## Action item:
Given the entries that follow, write out exactly the lines starting at the one containing "IC1 pin C: ISO_E -> ISO_C" and ending at the one containing "R209: 22k (N1, N3) -> 22k (N3, N6)", both ends included, and only those.

─── Data for this exercise

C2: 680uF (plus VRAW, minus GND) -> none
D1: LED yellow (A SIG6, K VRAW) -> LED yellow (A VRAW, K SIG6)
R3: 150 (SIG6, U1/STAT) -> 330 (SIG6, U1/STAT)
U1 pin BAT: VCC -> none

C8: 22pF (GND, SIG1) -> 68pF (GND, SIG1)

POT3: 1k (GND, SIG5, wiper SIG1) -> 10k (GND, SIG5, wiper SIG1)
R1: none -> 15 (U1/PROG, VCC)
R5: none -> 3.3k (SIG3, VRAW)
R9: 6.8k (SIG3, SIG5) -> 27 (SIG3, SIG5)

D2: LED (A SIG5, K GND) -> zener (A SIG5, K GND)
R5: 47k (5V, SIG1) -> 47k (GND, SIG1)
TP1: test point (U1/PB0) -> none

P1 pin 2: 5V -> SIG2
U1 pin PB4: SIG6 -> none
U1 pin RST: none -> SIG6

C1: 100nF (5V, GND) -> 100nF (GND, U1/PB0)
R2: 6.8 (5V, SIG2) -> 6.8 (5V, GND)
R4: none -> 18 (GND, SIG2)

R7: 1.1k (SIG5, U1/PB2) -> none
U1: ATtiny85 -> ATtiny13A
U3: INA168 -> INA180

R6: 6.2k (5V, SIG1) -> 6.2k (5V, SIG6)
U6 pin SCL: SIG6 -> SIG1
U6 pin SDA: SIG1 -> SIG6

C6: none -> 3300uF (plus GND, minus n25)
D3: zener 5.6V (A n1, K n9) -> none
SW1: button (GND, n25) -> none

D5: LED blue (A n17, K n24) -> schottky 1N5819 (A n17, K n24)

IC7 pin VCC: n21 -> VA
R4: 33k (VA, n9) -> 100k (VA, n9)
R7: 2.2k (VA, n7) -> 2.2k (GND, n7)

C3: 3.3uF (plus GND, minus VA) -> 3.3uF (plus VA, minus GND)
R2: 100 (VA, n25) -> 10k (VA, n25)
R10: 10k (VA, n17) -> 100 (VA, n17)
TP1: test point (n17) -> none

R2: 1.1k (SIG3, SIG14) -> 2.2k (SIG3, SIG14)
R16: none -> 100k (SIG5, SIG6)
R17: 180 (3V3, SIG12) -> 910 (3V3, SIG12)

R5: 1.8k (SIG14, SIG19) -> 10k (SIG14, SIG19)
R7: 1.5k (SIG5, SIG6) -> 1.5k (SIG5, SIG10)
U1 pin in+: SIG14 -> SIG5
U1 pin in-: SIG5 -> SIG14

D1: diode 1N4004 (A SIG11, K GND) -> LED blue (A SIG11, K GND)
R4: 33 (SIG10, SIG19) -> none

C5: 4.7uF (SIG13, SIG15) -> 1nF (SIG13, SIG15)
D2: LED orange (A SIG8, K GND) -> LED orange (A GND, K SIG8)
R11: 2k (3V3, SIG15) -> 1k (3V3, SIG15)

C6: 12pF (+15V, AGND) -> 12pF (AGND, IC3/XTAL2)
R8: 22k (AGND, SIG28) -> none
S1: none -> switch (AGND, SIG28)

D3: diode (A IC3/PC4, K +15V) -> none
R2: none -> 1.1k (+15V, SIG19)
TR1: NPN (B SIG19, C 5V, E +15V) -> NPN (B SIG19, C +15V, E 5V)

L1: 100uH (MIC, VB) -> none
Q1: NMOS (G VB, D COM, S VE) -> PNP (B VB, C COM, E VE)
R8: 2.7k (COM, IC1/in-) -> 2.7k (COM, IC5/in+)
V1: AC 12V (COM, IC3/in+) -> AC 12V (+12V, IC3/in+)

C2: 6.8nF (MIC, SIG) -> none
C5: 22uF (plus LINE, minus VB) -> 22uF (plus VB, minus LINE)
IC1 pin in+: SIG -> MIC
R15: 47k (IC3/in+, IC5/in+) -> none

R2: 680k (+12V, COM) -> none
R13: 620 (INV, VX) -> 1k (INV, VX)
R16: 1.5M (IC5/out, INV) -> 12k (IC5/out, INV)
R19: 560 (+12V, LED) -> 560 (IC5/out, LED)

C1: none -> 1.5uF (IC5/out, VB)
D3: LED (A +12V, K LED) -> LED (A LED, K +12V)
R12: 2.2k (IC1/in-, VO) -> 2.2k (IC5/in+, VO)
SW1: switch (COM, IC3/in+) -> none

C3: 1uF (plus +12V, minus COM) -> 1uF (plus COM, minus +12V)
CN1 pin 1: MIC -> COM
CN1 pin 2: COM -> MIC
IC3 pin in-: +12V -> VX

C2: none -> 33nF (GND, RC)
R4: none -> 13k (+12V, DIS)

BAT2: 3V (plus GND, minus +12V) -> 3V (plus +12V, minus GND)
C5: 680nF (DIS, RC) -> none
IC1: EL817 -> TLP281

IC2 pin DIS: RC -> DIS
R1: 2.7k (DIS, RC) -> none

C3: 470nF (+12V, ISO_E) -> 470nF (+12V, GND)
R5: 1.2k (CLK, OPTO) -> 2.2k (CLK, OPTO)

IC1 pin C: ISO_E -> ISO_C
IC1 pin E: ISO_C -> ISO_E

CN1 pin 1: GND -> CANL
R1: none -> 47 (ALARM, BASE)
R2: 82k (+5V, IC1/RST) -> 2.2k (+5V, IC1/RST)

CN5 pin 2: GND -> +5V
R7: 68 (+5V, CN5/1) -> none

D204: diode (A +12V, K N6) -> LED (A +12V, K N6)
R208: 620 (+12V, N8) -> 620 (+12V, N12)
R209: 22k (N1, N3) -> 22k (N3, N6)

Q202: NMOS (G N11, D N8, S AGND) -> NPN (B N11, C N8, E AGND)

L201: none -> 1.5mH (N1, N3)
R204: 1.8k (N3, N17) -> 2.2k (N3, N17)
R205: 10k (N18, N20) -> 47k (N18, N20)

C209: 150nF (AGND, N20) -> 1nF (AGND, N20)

──────

## Task solution:
IC1 pin C: ISO_E -> ISO_C
IC1 pin E: ISO_C -> ISO_E

CN1 pin 1: GND -> CANL
R1: none -> 47 (ALARM, BASE)
R2: 82k (+5V, IC1/RST) -> 2.2k (+5V, IC1/RST)

CN5 pin 2: GND -> +5V
R7: 68 (+5V, CN5/1) -> none

D204: diode (A +12V, K N6) -> LED (A +12V, K N6)
R208: 620 (+12V, N8) -> 620 (+12V, N12)
R209: 22k (N1, N3) -> 22k (N3, N6)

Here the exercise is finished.